AIM OF THE EXERCISE → Beginning with the line that has "AUDIO2 pin BUSY: A0 -> 12" in it, transcribe the listing exactly through its final line, and add nothing.

== EXTRACTED ENTRIES ==

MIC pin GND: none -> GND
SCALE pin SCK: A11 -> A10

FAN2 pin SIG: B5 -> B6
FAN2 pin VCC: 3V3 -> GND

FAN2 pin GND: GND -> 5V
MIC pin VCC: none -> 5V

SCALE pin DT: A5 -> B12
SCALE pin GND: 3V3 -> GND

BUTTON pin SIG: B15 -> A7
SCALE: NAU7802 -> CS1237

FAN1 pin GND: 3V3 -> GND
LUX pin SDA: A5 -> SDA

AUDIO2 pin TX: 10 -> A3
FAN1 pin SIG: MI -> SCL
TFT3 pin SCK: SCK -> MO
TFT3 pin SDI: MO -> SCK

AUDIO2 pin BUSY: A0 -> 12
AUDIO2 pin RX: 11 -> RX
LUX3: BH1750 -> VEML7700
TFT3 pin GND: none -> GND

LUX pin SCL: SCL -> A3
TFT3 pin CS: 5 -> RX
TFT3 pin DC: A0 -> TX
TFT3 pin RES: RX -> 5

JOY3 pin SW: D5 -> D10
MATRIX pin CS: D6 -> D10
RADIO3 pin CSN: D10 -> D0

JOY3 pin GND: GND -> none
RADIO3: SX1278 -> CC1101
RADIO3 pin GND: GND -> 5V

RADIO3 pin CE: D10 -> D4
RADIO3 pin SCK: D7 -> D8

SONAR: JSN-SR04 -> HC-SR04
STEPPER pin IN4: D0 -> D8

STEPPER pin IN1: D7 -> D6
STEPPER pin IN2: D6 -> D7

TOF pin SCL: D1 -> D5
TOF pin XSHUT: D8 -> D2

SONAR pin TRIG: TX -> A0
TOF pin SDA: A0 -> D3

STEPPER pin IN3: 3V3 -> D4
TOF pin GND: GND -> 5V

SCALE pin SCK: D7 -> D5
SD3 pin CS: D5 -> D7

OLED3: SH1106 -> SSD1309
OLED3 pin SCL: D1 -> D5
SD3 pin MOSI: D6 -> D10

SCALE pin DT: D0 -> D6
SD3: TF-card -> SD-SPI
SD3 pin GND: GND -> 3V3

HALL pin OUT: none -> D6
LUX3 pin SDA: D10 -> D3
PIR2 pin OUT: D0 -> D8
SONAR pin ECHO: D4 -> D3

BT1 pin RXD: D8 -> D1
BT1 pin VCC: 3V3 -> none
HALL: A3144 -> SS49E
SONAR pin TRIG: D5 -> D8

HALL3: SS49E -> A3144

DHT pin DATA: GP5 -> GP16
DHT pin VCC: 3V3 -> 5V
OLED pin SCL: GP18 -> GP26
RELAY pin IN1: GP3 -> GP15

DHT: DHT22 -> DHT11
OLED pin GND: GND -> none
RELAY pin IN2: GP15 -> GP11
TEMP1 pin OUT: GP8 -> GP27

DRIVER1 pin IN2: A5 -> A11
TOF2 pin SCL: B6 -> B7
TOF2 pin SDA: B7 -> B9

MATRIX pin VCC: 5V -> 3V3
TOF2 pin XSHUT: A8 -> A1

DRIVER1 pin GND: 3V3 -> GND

===

WRITTEN RESPONSE →
AUDIO2 pin BUSY: A0 -> 12
AUDIO2 pin RX: 11 -> RX
LUX3: BH1750 -> VEML7700
TFT3 pin GND: none -> GND

LUX pin SCL: SCL -> A3
TFT3 pin CS: 5 -> RX
TFT3 pin DC: A0 -> TX
TFT3 pin RES: RX -> 5

JOY3 pin SW: D5 -> D10
MATRIX pin CS: D6 -> D10
RADIO3 pin CSN: D10 -> D0

JOY3 pin GND: GND -> none
RADIO3: SX1278 -> CC1101
RADIO3 pin GND: GND -> 5V

RADIO3 pin CE: D10 -> D4
RADIO3 pin SCK: D7 -> D8

SONAR: JSN-SR04 -> HC-SR04
STEPPER pin IN4: D0 -> D8

STEPPER pin IN1: D7 -> D6
STEPPER pin IN2: D6 -> D7

TOF pin SCL: D1 -> D5
TOF pin XSHUT: D8 -> D2

SONAR pin TRIG: TX -> A0
TOF pin SDA: A0 -> D3

STEPPER pin IN3: 3V3 -> D4
TOF pin GND: GND -> 5V

SCALE pin SCK: D7 -> D5
SD3 pin CS: D5 -> D7

OLED3: SH1106 -> SSD1309
OLED3 pin SCL: D1 -> D5
SD3 pin MOSI: D6 -> D10

SCALE pin DT: D0 -> D6
SD3: TF-card -> SD-SPI
SD3 pin GND: GND -> 3V3

HALL pin OUT: none -> D6
LUX3 pin SDA: D10 -> D3
PIR2 pin OUT: D0 -> D8
SONAR pin ECHO: D4 -> D3

BT1 pin RXD: D8 -> D1
BT1 pin VCC: 3V3 -> none
HALL: A3144 -> SS49E
SONAR pin TRIG: D5 -> D8

HALL3: SS49E -> A3144

DHT pin DATA: GP5 -> GP16
DHT pin VCC: 3V3 -> 5V
OLED pin SCL: GP18 -> GP26
RELAY pin IN1: GP3 -> GP15

DHT: DHT22 -> DHT11
OLED pin GND: GND -> none
RELAY pin IN2: GP15 -> GP11
TEMP1 pin OUT: GP8 -> GP27

DRIVER1 pin IN2: A5 -> A11
TOF2 pin SCL: B6 -> B7
TOF2 pin SDA: B7 -> B9

MATRIX pin VCC: 5V -> 3V3
TOF2 pin XSHUT: A8 -> A1

DRIVER1 pin GND: 3V3 -> GND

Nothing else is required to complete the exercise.